_WORK ITEM_
Would you please return the lines of the entries below starting at the line that has "The pencil in" and ending at the line that has "The size of the lemon", both included, exactly as they are?

_RECORDS FOR PROCESSING_
---+---

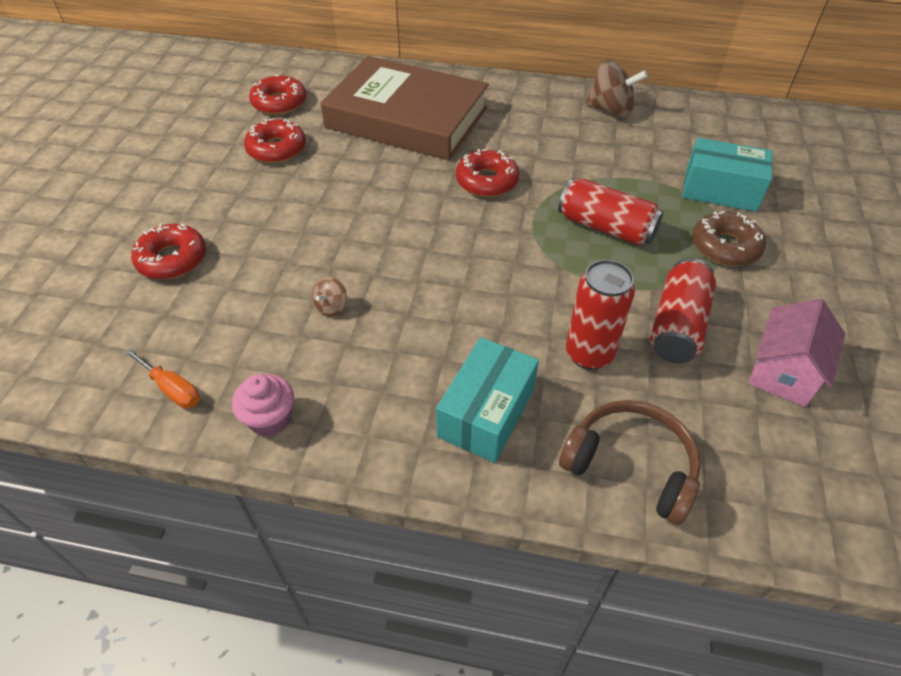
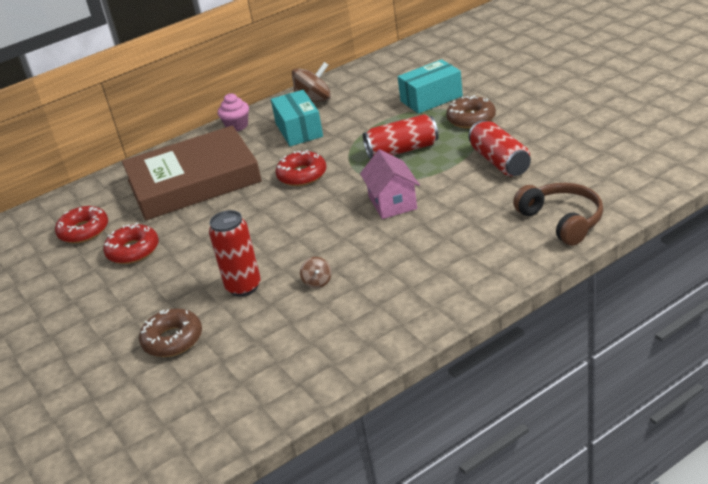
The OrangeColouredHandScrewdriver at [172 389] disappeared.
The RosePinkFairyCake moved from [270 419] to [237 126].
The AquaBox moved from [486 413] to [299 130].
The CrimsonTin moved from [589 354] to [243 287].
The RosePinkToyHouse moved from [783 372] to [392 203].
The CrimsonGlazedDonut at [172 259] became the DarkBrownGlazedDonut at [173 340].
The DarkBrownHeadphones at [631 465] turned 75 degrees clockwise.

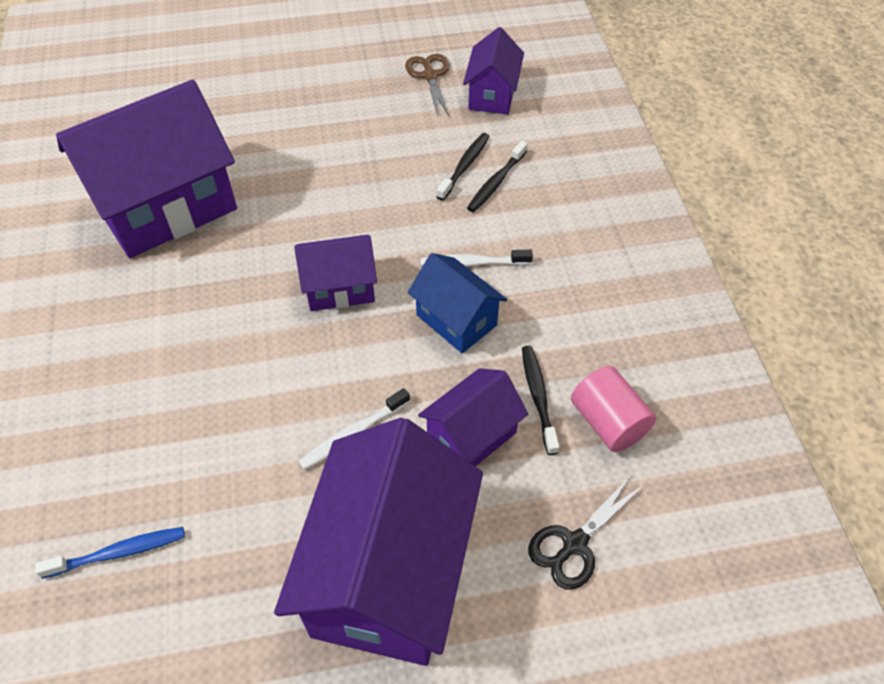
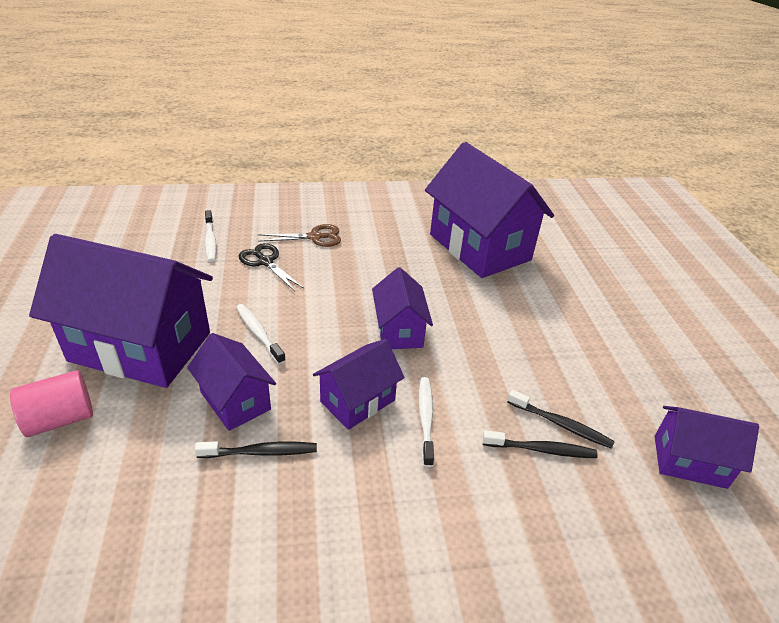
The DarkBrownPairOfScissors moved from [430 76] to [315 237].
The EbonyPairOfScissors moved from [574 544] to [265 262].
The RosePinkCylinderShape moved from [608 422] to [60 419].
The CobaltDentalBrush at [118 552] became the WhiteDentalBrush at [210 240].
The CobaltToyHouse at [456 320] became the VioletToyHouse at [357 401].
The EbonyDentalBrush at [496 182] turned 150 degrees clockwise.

---+---

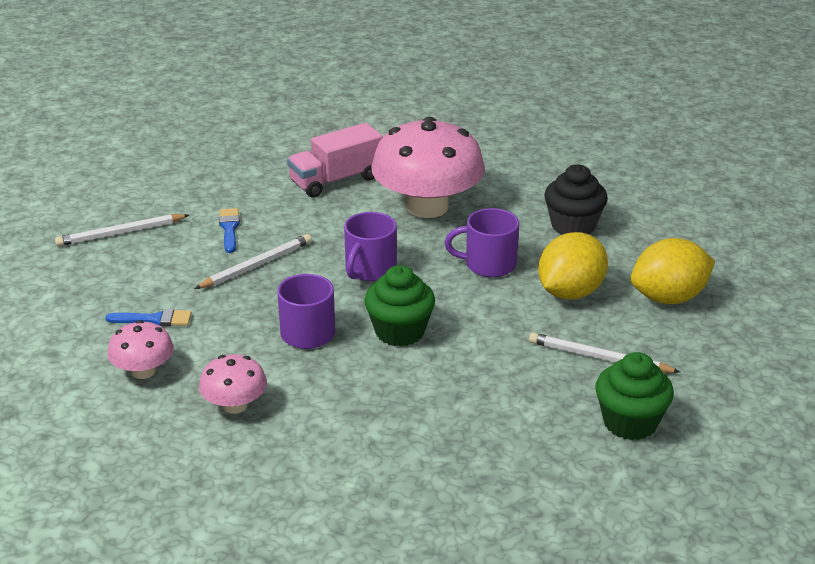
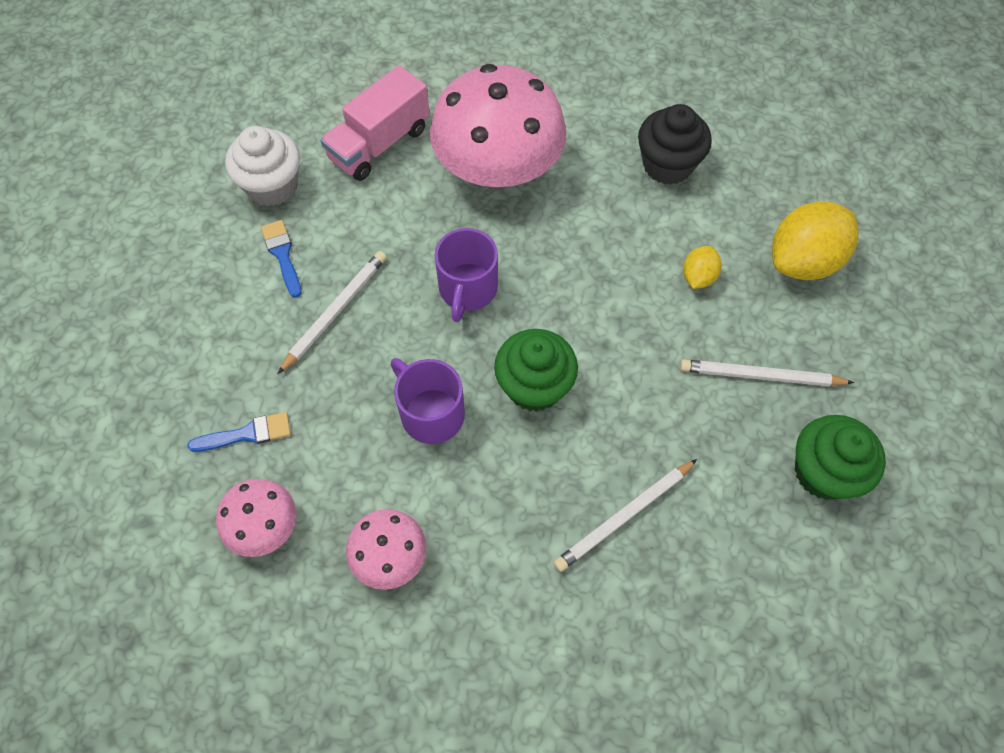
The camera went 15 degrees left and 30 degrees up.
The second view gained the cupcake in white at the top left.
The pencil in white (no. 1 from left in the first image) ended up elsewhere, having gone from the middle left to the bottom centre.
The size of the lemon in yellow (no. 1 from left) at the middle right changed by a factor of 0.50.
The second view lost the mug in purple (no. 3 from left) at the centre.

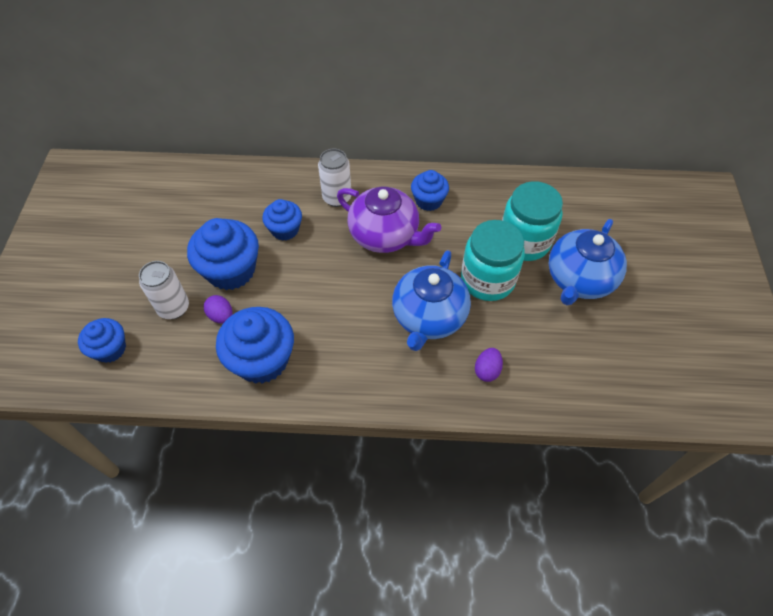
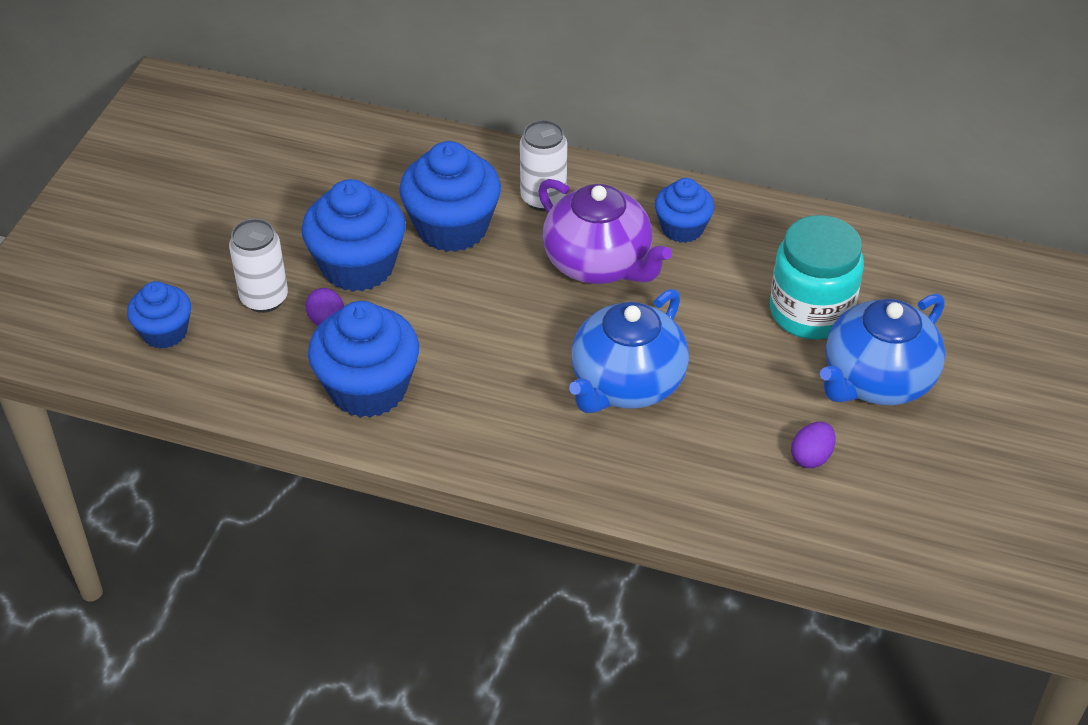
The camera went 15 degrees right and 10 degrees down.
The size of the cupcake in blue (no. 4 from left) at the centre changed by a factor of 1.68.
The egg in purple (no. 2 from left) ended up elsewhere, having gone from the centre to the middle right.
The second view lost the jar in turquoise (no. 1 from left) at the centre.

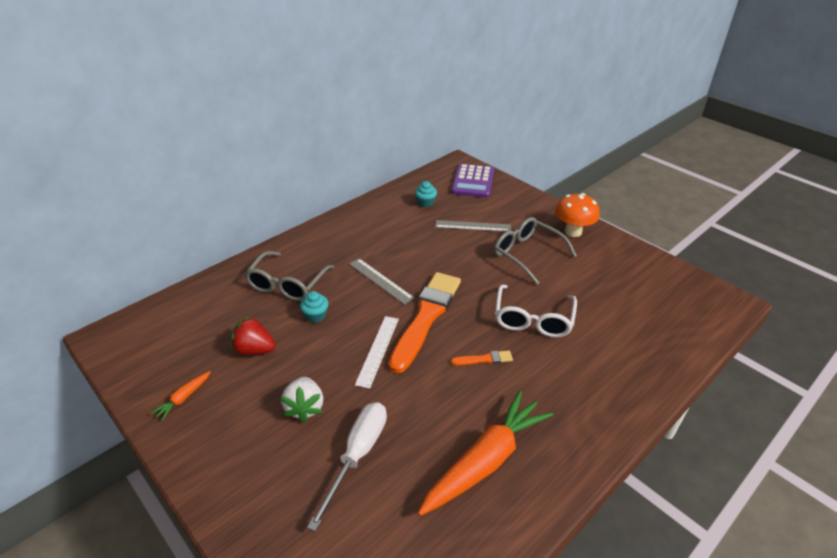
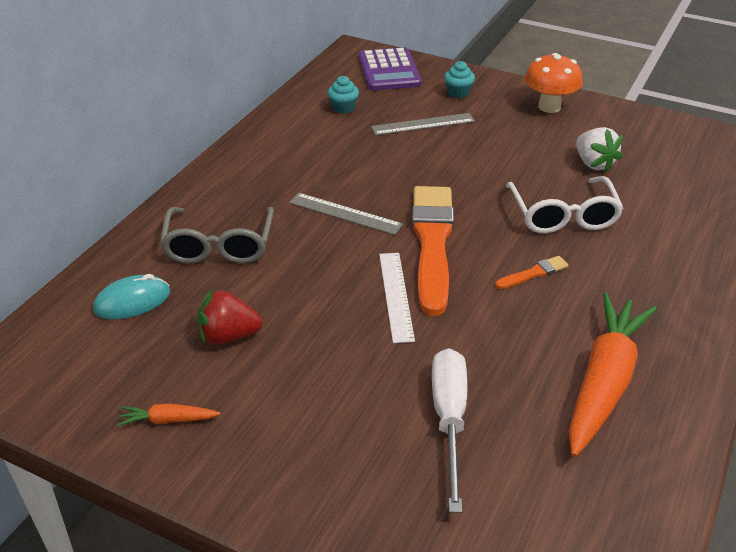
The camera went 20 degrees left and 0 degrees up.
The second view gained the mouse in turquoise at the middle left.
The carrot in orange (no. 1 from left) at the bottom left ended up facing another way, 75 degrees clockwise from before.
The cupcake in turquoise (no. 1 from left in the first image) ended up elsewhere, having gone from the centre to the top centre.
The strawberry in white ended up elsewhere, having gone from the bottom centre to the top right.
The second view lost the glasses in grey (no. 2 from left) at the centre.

---+---

_WRITTEN SOLUTION_
The pencil in white (no. 1 from left in the first image) ended up elsewhere, having gone from the middle left to the bottom centre.
The size of the lemon in yellow (no. 1 from left) at the middle right changed by a factor of 0.50.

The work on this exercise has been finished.